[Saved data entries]

+++++

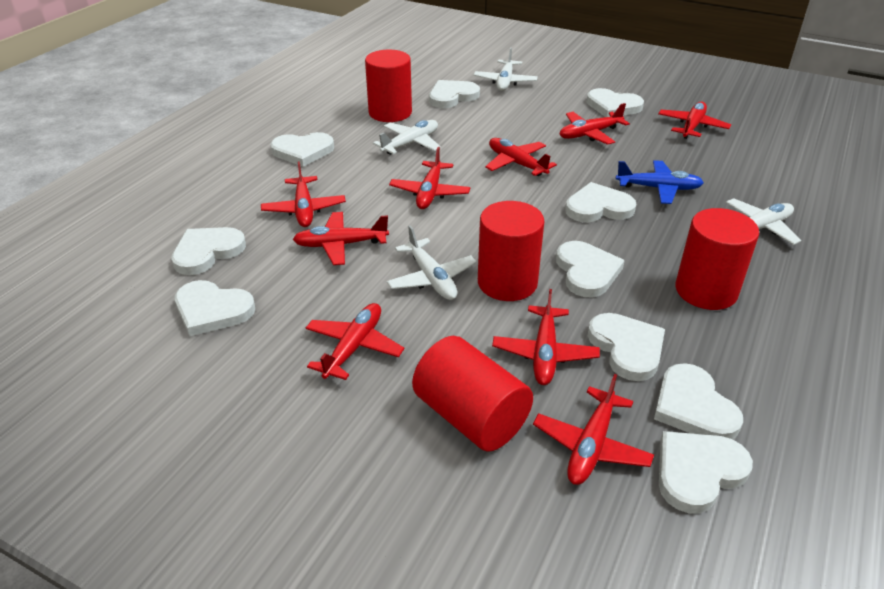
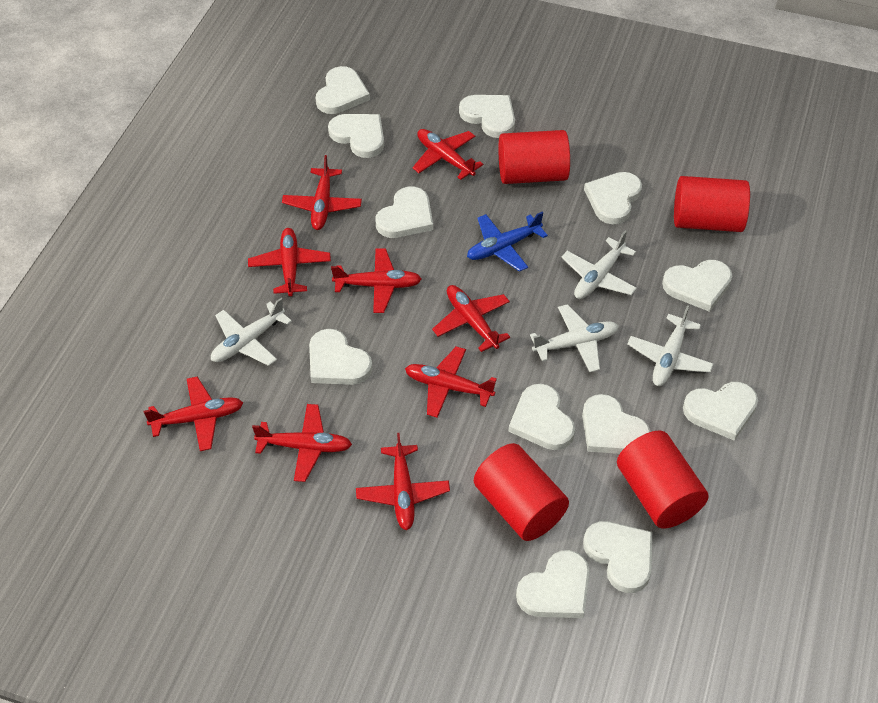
white heart: 10 -> 12

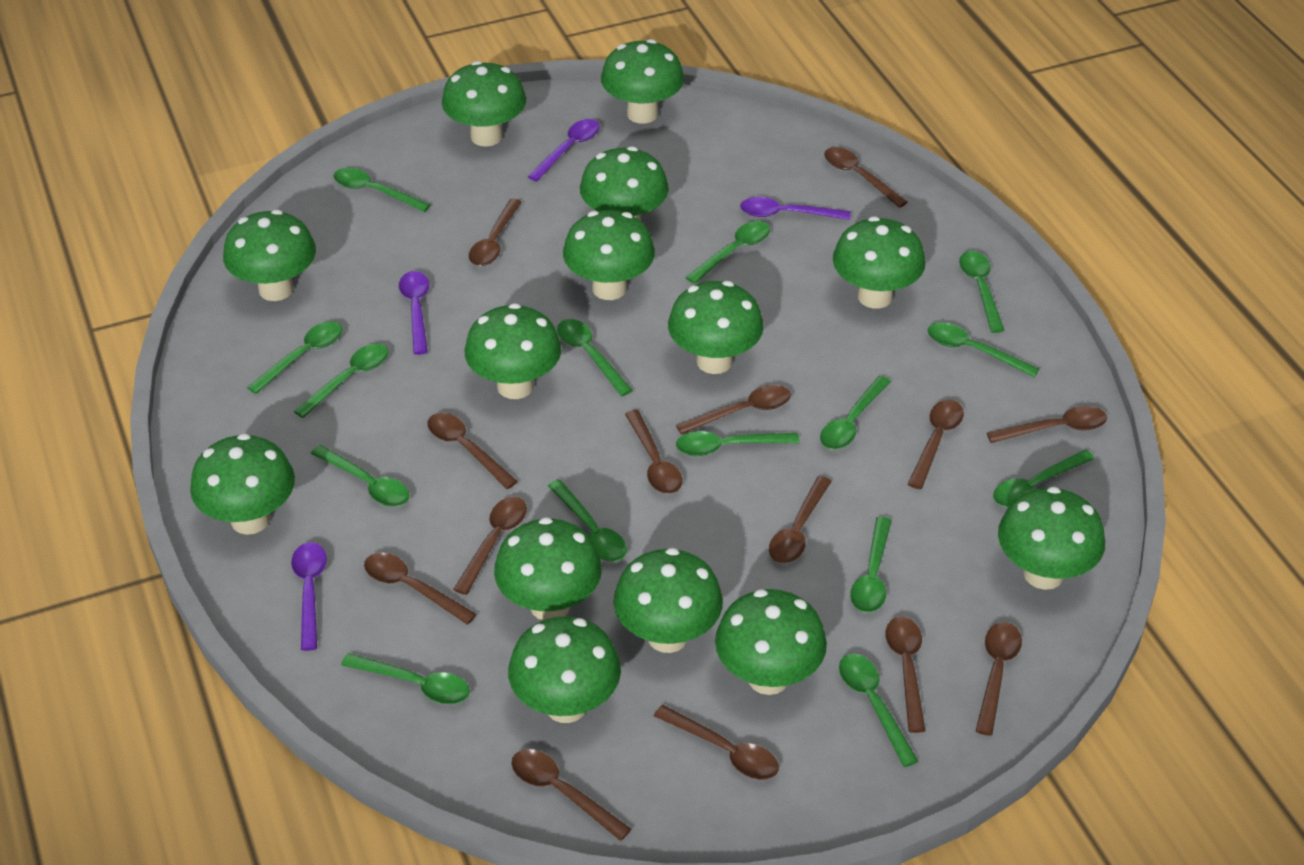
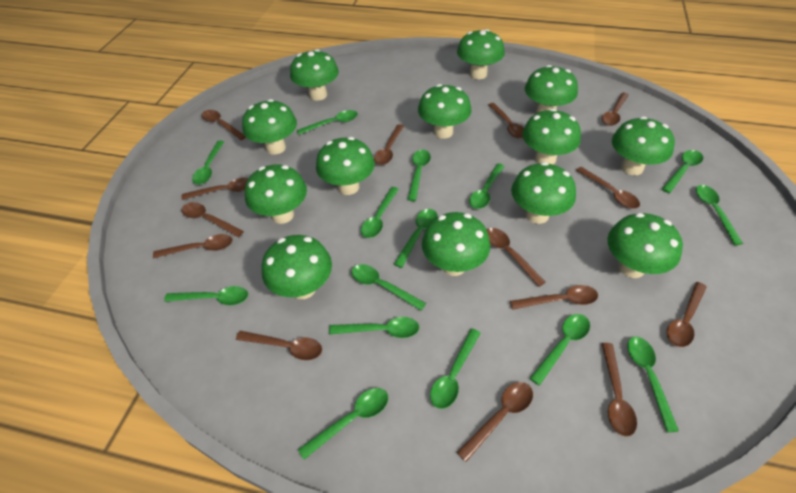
green mushroom: 14 -> 13
purple spoon: 4 -> 0

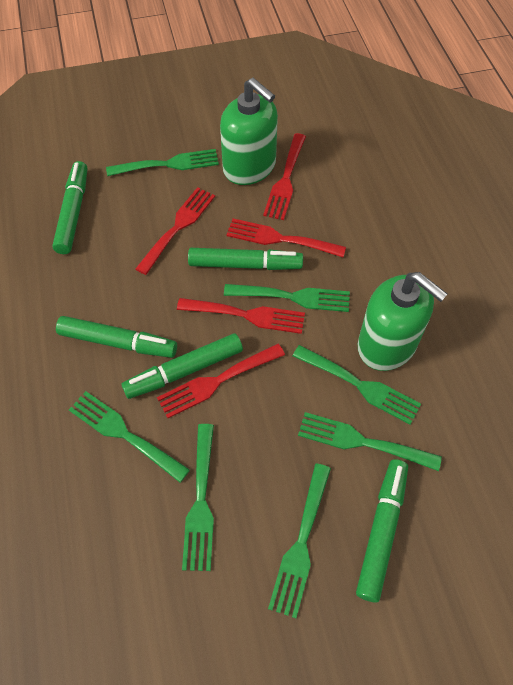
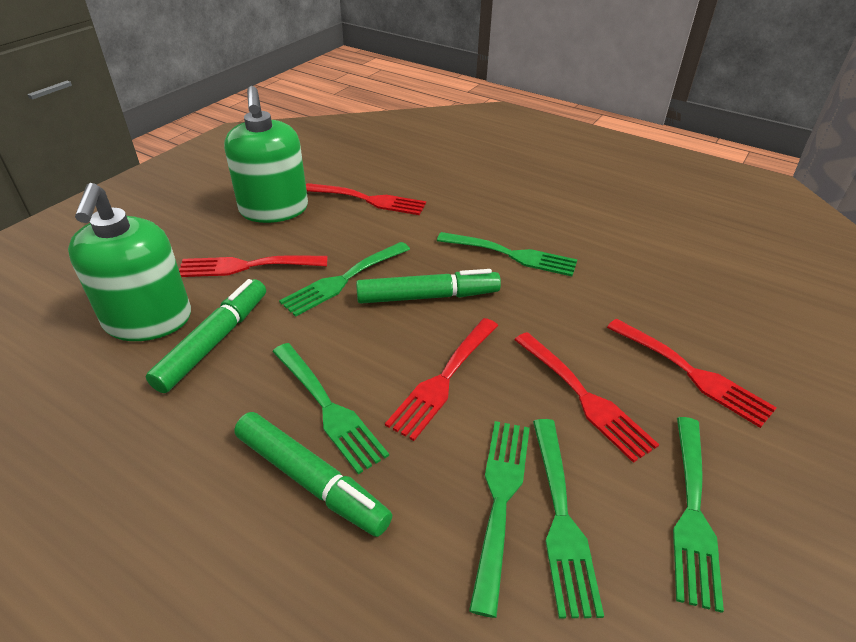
green fork: 7 -> 6
green marker: 5 -> 3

+++++

PROBLEM - The output should consist of the records above, reproduced exactly, without pictures.

ANSWER SPACE -
white heart: 10 -> 12

green mushroom: 14 -> 13
purple spoon: 4 -> 0

green fork: 7 -> 6
green marker: 5 -> 3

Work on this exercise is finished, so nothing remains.